===== Dataset entries

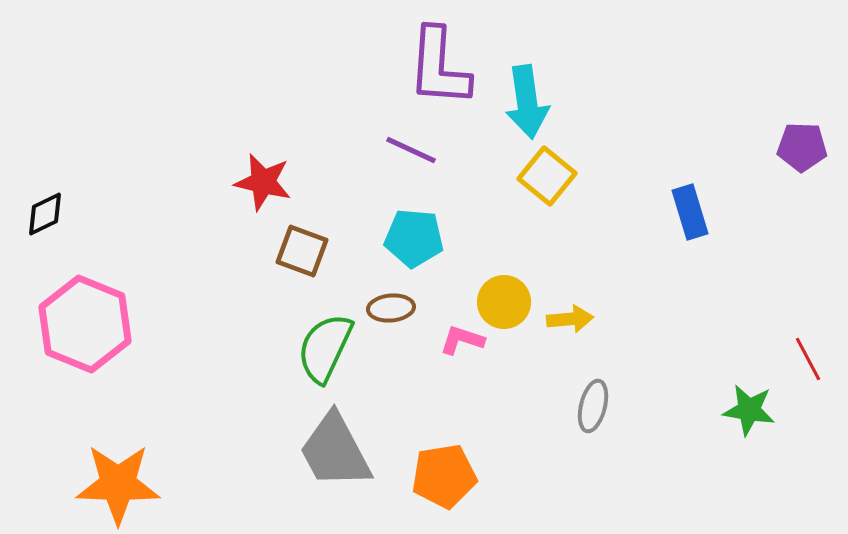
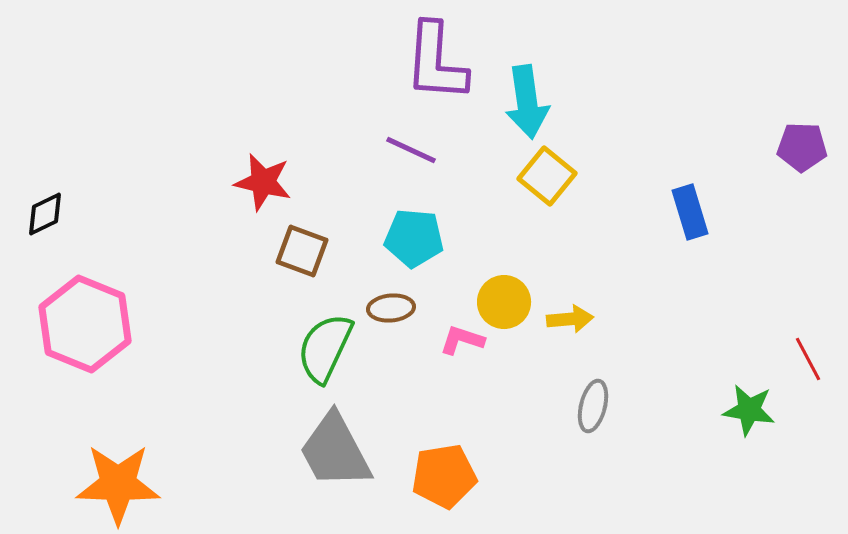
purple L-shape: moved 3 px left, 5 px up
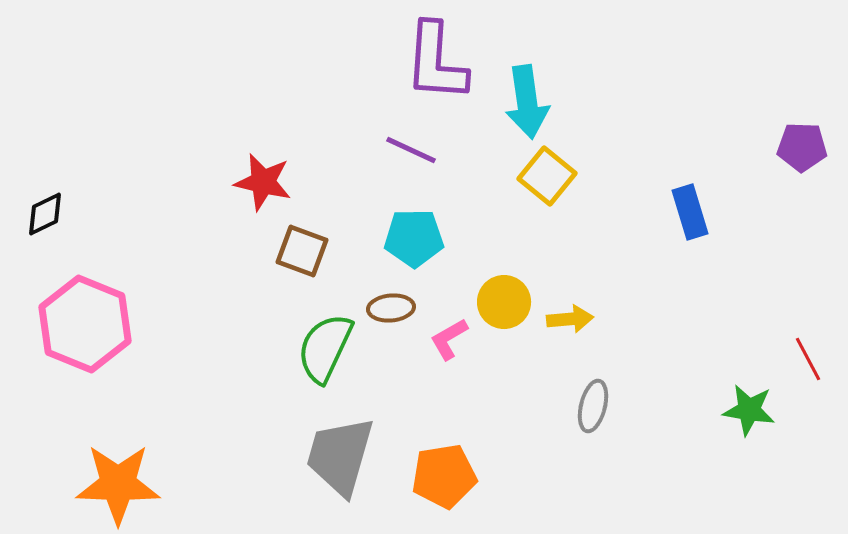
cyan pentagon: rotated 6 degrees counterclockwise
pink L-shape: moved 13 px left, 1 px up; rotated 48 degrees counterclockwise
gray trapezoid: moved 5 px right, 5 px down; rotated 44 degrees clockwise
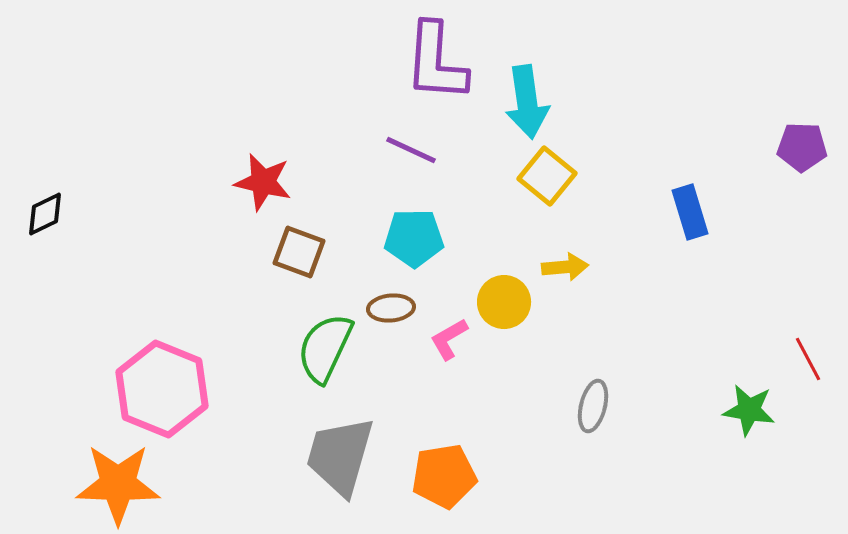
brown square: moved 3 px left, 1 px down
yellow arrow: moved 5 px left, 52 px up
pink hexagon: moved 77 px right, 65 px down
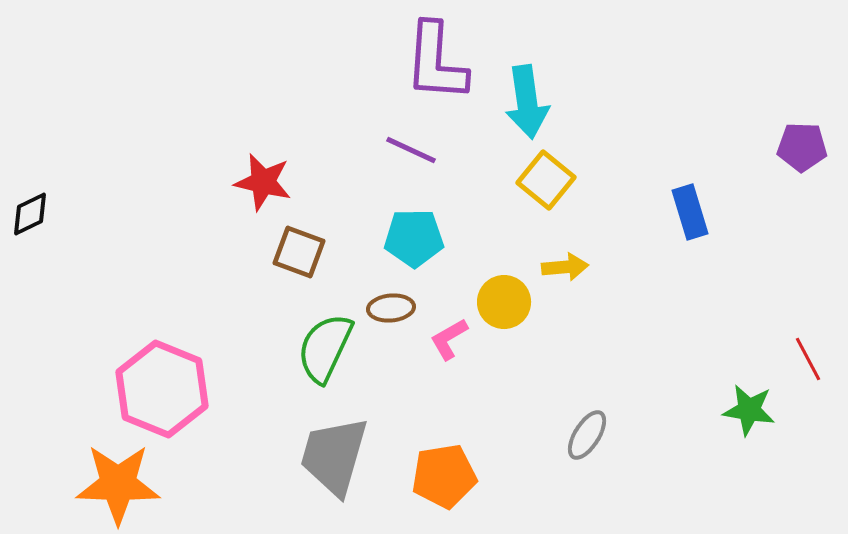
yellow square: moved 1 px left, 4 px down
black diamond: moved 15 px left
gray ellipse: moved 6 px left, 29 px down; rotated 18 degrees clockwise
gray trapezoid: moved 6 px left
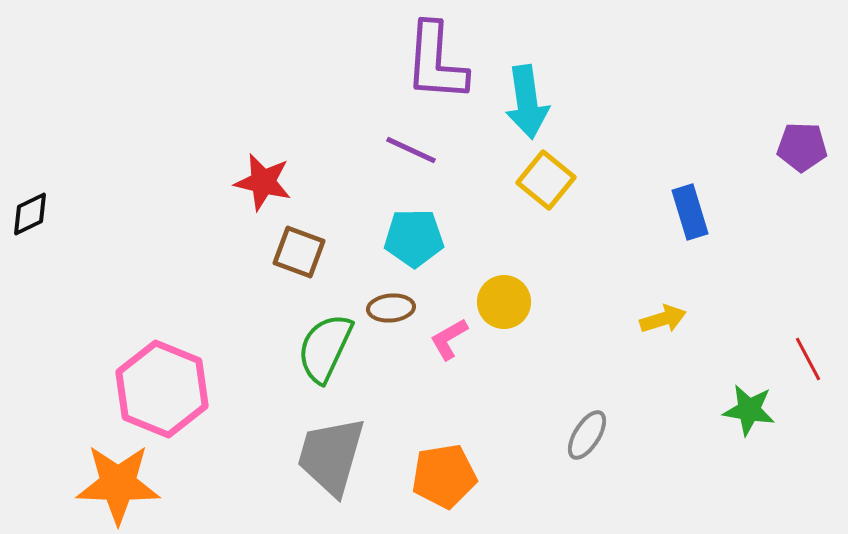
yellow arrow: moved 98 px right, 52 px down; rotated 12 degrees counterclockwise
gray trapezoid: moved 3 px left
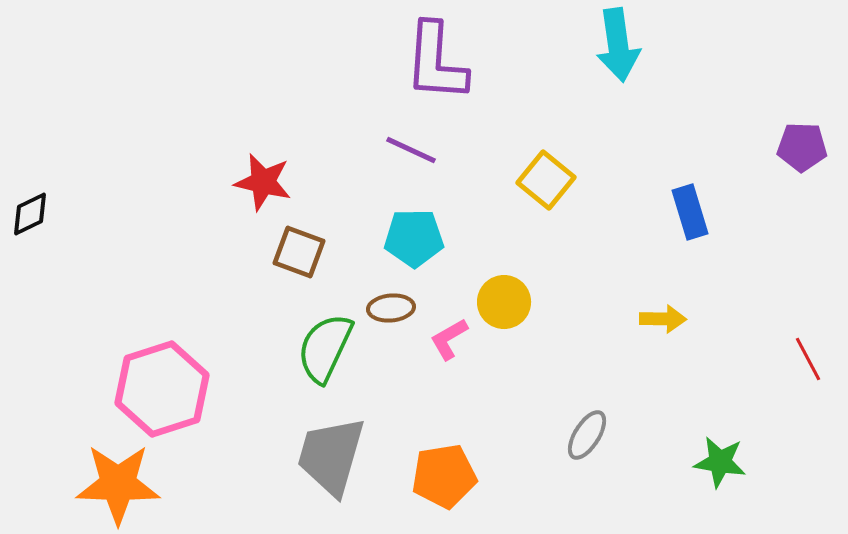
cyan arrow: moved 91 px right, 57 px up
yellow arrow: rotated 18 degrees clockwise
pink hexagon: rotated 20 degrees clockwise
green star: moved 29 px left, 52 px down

==========

• _Task instructions_: Update the entries from the line containing "yellow arrow: moved 98" through the end of the entries, both included, by changing "gray trapezoid" to "gray rectangle" and keeping everything else the same. Leave the pictures out of your answer.

• _Result for this exercise_:
yellow arrow: moved 98 px right, 52 px down; rotated 12 degrees counterclockwise
gray rectangle: moved 3 px left
cyan arrow: moved 91 px right, 57 px up
yellow arrow: rotated 18 degrees clockwise
pink hexagon: rotated 20 degrees clockwise
green star: moved 29 px left, 52 px down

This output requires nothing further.